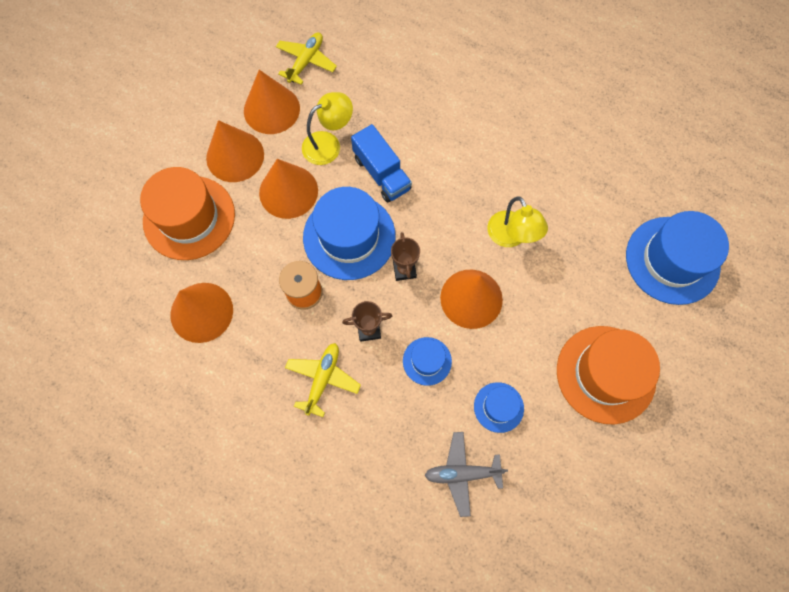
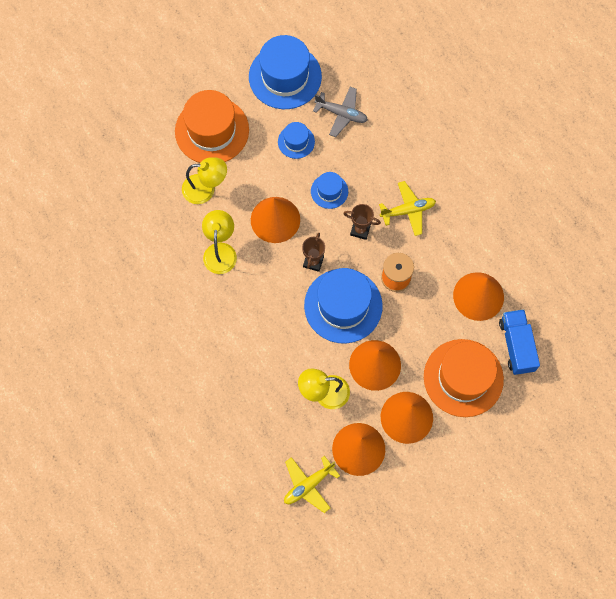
camera: 155 degrees left, 0 degrees up
(323, 379) = (408, 211): yellow plane -> yellow plane turned 150 degrees counterclockwise
(381, 173) = (293, 347): blue truck -> blue truck (516, 345)
(568, 298) = (205, 189): none -> yellow lamp
(672, 260) = (114, 182): blue hat -> blue hat (285, 76)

====

• [PROBLEM TO WORK ON]:
Copy out the data exactly and keep the pictures out.

• [RESULT OF THE TASK]:
camera: 155 degrees left, 0 degrees up
(323, 379) = (408, 211): yellow plane -> yellow plane turned 150 degrees counterclockwise
(381, 173) = (293, 347): blue truck -> blue truck (516, 345)
(568, 298) = (205, 189): none -> yellow lamp
(672, 260) = (114, 182): blue hat -> blue hat (285, 76)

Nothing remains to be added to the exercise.